SOURCE RECORDS below:

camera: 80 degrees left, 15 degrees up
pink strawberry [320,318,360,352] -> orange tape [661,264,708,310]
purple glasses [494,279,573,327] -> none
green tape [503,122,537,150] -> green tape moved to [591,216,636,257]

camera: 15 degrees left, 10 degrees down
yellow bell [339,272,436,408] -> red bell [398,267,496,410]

End of SOURCE RECORDS.
SOURCE RECORDS below:

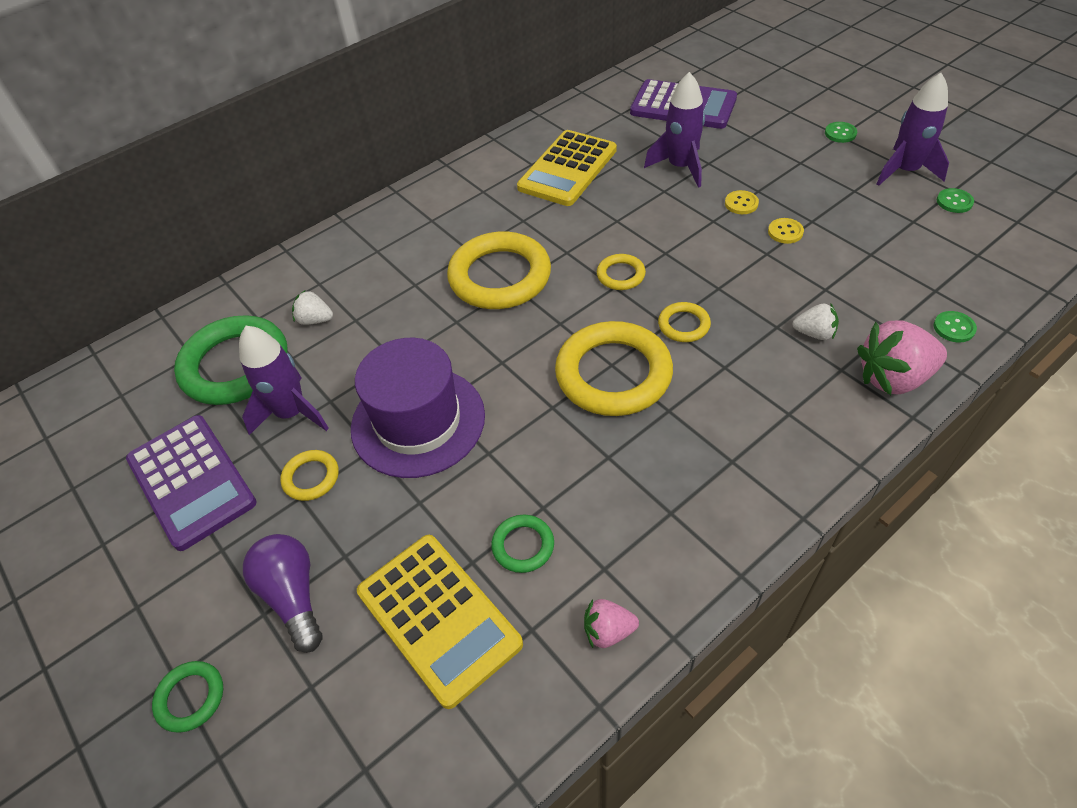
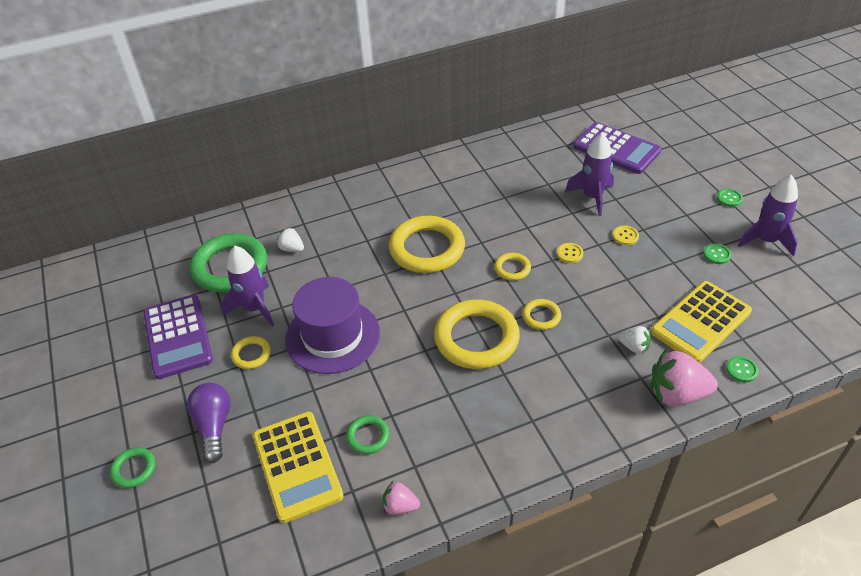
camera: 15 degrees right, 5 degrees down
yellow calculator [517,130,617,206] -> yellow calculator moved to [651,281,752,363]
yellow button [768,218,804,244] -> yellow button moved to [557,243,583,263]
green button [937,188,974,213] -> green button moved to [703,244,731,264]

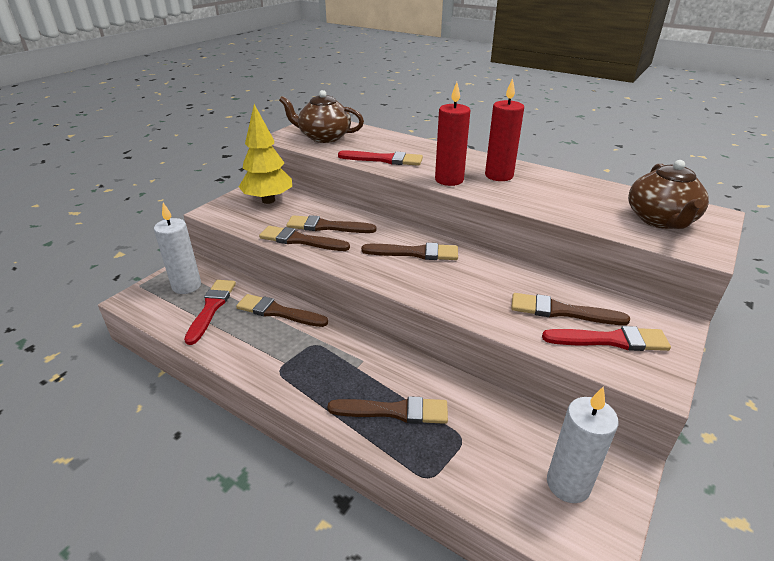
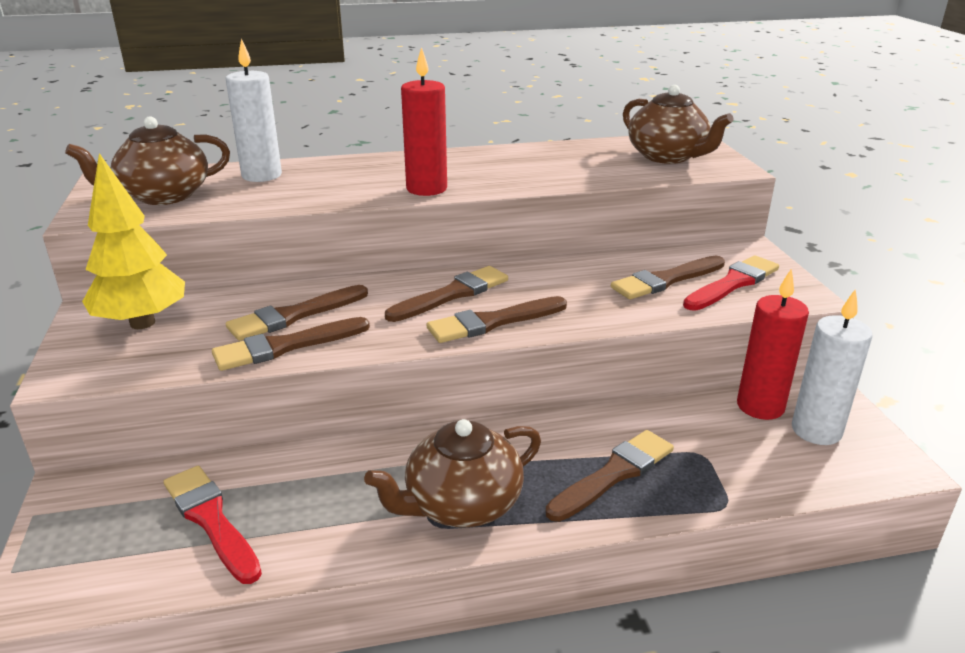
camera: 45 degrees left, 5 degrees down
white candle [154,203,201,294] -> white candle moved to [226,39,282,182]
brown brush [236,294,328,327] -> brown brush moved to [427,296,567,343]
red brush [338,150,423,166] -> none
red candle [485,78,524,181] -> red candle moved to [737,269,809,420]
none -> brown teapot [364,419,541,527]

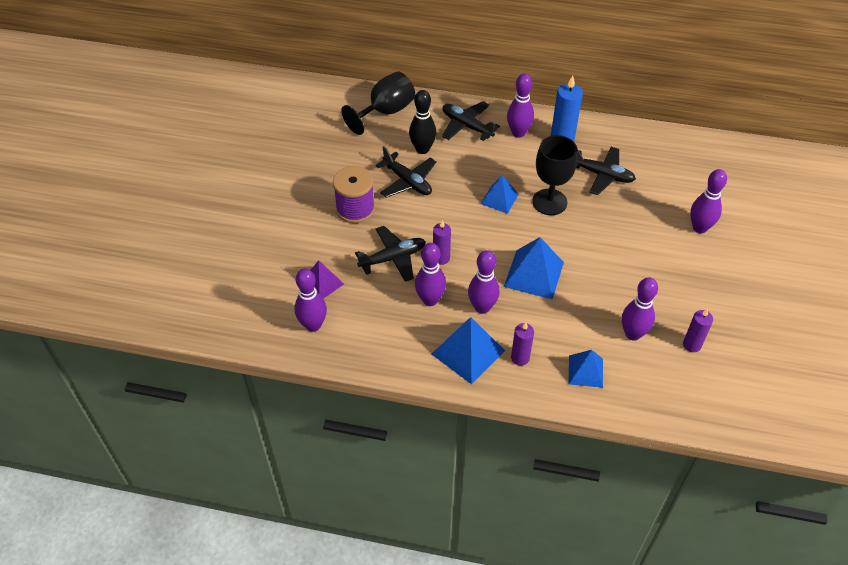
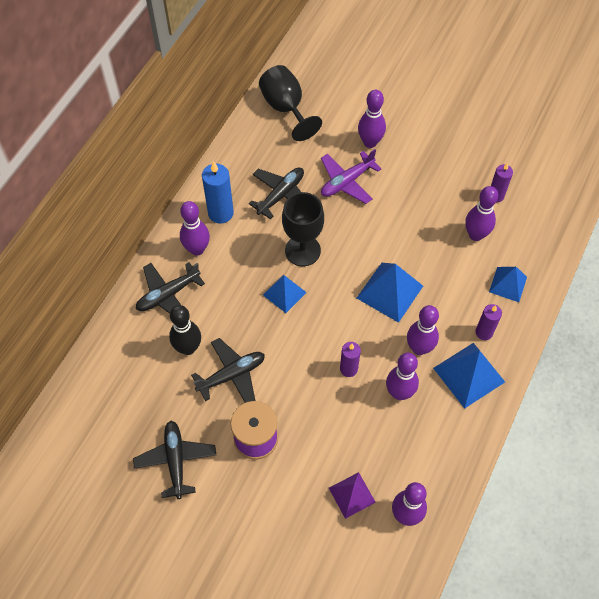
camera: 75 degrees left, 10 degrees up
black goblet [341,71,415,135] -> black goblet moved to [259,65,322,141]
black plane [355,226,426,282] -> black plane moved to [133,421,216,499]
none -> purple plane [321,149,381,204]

End of SOURCE RECORDS.

Quote the data above exactly from the line with "brown brush [236,294,328,327]" to the line with "none -> purple plane [321,149,381,204]", both ends counted, and nothing else. Pictures don't go in.

OUTPUT:
brown brush [236,294,328,327] -> brown brush moved to [427,296,567,343]
red brush [338,150,423,166] -> none
red candle [485,78,524,181] -> red candle moved to [737,269,809,420]
none -> brown teapot [364,419,541,527]

camera: 75 degrees left, 10 degrees up
black goblet [341,71,415,135] -> black goblet moved to [259,65,322,141]
black plane [355,226,426,282] -> black plane moved to [133,421,216,499]
none -> purple plane [321,149,381,204]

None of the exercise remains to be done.